Aim
Reproduce the data below word for word, from its first line through the line that contains "You should face", including that line.

Extracted data
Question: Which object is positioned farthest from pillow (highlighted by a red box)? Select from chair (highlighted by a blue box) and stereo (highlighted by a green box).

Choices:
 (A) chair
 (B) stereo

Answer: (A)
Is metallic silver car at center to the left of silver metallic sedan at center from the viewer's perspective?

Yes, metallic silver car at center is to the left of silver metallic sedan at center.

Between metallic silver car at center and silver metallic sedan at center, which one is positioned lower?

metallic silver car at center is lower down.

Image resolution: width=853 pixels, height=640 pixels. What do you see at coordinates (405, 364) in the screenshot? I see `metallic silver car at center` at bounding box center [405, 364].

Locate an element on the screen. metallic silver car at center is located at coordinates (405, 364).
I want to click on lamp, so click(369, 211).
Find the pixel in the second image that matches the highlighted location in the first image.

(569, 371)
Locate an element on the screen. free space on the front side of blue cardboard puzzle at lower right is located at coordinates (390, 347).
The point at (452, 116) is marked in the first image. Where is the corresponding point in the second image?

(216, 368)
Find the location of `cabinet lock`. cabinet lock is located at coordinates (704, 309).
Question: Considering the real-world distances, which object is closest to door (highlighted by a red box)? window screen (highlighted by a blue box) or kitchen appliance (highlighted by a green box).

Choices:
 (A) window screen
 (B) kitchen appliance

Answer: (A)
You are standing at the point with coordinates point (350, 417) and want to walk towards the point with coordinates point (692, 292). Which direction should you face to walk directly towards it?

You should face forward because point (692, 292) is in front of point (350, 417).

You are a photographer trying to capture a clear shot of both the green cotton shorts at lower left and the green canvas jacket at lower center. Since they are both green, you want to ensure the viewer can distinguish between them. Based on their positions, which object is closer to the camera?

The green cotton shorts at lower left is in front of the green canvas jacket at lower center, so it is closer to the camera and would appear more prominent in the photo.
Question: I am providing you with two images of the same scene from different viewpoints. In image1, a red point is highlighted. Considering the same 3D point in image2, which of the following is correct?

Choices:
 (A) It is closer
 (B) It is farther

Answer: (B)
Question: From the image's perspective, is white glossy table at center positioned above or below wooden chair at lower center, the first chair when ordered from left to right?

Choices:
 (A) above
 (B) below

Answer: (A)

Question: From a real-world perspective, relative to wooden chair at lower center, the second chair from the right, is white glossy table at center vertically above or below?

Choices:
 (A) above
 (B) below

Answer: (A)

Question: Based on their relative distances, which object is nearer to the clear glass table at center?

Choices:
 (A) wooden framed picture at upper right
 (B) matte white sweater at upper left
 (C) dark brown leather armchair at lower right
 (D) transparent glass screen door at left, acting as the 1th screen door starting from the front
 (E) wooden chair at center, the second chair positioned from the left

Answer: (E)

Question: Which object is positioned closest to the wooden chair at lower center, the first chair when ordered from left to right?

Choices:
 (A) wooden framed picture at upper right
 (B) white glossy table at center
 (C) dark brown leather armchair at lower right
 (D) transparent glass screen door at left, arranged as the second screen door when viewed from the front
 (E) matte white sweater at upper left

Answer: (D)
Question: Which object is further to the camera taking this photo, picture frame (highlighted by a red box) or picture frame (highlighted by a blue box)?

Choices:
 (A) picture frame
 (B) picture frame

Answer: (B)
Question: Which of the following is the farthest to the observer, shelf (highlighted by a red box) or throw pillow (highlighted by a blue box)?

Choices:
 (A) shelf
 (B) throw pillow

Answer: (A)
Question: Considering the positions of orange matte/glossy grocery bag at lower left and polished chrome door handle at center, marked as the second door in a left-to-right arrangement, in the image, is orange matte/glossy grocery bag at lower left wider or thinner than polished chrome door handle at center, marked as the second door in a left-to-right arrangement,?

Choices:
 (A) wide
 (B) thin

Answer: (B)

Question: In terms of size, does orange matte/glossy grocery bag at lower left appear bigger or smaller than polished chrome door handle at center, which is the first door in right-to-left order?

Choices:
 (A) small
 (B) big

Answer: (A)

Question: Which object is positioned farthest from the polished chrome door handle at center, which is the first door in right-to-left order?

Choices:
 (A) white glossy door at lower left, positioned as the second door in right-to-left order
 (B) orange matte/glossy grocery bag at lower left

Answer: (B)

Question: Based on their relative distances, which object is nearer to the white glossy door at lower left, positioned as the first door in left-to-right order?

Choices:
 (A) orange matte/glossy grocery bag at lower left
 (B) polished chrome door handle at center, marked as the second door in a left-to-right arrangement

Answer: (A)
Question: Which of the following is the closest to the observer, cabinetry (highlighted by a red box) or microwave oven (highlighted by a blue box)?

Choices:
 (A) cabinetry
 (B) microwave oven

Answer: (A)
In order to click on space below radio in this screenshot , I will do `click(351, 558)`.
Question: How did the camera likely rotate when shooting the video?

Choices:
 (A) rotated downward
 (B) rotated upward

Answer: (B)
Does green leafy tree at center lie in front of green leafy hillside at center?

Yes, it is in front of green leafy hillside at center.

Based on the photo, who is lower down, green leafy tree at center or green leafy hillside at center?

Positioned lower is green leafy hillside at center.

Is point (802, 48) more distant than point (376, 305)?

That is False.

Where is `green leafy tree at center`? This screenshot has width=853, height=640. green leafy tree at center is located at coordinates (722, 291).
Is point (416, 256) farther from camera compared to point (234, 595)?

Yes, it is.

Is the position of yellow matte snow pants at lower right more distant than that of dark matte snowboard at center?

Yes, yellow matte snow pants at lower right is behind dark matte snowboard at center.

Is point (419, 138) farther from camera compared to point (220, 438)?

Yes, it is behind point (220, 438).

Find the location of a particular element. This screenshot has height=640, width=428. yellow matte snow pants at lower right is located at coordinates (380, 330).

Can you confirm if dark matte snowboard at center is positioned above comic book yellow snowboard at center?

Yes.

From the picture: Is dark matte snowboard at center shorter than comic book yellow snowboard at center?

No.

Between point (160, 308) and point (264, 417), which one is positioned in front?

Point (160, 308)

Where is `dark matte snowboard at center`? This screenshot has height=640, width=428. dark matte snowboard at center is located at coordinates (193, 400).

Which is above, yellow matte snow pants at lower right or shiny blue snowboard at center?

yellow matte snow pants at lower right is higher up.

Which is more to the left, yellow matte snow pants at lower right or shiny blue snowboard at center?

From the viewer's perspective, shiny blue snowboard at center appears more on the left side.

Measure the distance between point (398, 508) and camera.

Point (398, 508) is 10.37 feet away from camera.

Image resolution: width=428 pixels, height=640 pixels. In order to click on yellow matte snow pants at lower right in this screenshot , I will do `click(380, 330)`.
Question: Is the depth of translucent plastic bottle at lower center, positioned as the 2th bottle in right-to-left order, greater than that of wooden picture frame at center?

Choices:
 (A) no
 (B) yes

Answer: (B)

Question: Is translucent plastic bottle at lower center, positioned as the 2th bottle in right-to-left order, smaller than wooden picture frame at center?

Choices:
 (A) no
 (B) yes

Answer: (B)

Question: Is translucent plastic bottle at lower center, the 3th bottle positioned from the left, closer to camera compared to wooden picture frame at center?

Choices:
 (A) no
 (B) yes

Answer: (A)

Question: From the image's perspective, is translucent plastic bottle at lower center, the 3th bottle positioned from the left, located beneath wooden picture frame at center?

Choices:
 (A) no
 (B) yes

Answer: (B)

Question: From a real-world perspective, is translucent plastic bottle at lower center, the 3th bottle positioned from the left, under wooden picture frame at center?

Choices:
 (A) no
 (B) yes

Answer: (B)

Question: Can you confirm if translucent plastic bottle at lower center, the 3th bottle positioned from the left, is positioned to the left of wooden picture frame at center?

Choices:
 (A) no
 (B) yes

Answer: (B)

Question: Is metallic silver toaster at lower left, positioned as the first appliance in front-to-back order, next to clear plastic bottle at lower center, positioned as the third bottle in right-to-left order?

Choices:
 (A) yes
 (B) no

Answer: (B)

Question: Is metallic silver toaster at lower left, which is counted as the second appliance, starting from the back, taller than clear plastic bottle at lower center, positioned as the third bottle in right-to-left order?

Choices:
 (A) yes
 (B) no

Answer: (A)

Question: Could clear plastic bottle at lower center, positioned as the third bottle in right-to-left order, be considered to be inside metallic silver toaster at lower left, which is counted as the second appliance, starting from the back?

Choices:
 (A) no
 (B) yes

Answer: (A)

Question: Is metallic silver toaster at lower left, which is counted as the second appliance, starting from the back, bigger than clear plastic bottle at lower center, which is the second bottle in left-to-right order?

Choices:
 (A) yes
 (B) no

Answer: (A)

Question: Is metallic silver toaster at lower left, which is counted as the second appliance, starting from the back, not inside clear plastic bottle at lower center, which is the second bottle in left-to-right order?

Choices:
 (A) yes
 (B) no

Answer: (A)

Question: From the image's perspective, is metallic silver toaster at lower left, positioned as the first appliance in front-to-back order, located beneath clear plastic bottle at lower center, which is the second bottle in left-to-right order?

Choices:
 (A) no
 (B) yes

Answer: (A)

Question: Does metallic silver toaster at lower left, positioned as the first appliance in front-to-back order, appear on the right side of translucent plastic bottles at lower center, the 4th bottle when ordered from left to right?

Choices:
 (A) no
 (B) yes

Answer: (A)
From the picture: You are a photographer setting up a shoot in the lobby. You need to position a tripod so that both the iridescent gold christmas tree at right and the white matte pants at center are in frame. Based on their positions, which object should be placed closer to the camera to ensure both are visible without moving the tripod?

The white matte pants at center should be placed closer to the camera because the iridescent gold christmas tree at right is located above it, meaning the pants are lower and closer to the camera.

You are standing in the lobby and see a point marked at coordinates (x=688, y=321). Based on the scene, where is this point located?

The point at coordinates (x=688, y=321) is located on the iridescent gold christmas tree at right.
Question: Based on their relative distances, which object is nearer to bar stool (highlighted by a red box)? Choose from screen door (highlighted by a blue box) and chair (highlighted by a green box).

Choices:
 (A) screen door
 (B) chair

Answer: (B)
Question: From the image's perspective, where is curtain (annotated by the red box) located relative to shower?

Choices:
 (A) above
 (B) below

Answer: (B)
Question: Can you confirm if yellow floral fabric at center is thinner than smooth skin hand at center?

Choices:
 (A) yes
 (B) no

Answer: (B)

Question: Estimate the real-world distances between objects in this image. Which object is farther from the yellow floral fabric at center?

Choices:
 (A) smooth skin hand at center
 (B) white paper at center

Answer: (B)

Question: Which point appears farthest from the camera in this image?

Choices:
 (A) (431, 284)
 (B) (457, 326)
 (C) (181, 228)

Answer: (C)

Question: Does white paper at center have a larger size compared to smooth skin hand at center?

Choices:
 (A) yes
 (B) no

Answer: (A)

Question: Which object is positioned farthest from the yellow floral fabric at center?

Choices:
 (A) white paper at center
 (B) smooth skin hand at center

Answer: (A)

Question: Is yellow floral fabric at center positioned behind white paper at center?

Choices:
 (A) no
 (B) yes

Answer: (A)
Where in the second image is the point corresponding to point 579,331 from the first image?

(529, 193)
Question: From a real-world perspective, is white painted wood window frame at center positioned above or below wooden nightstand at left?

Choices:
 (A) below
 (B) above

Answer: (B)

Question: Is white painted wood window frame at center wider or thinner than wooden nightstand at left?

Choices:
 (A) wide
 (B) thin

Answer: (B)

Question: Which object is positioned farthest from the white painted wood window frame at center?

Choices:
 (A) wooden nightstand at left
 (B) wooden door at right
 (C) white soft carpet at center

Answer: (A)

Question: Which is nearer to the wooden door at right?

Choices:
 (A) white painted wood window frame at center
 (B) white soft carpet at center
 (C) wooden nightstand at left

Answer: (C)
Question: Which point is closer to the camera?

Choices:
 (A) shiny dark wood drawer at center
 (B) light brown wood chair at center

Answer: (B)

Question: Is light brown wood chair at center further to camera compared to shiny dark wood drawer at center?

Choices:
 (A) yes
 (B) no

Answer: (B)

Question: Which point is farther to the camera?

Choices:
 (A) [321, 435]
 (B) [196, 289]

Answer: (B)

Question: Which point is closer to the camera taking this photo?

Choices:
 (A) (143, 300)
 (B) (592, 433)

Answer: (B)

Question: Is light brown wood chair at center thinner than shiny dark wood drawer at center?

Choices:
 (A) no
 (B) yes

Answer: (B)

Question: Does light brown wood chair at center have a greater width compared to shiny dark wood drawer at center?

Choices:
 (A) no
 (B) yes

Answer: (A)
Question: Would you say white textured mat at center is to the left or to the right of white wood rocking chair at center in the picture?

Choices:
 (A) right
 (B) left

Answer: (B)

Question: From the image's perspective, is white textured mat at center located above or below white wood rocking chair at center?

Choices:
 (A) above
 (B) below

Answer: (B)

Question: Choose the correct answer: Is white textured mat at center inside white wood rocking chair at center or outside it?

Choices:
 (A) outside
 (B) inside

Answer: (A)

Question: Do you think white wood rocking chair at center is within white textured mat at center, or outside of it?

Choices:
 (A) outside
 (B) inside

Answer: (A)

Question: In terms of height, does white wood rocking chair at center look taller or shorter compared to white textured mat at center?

Response to this exercise
Question: Which object is positioned farthest from pillow (highlighted by a red box)? Select from chair (highlighted by a blue box) and stereo (highlighted by a green box).

Choices:
 (A) chair
 (B) stereo

Answer: (A)
Is metallic silver car at center to the left of silver metallic sedan at center from the viewer's perspective?

Yes, metallic silver car at center is to the left of silver metallic sedan at center.

Between metallic silver car at center and silver metallic sedan at center, which one is positioned lower?

metallic silver car at center is lower down.

Image resolution: width=853 pixels, height=640 pixels. What do you see at coordinates (405, 364) in the screenshot? I see `metallic silver car at center` at bounding box center [405, 364].

Locate an element on the screen. metallic silver car at center is located at coordinates (405, 364).
I want to click on lamp, so click(369, 211).
Find the pixel in the second image that matches the highlighted location in the first image.

(569, 371)
Locate an element on the screen. free space on the front side of blue cardboard puzzle at lower right is located at coordinates (390, 347).
The point at (452, 116) is marked in the first image. Where is the corresponding point in the second image?

(216, 368)
Find the location of `cabinet lock`. cabinet lock is located at coordinates (704, 309).
Question: Considering the real-world distances, which object is closest to door (highlighted by a red box)? window screen (highlighted by a blue box) or kitchen appliance (highlighted by a green box).

Choices:
 (A) window screen
 (B) kitchen appliance

Answer: (A)
You are standing at the point with coordinates point (350, 417) and want to walk towards the point with coordinates point (692, 292). Which direction should you face to walk directly towards it?

You should face forward because point (692, 292) is in front of point (350, 417).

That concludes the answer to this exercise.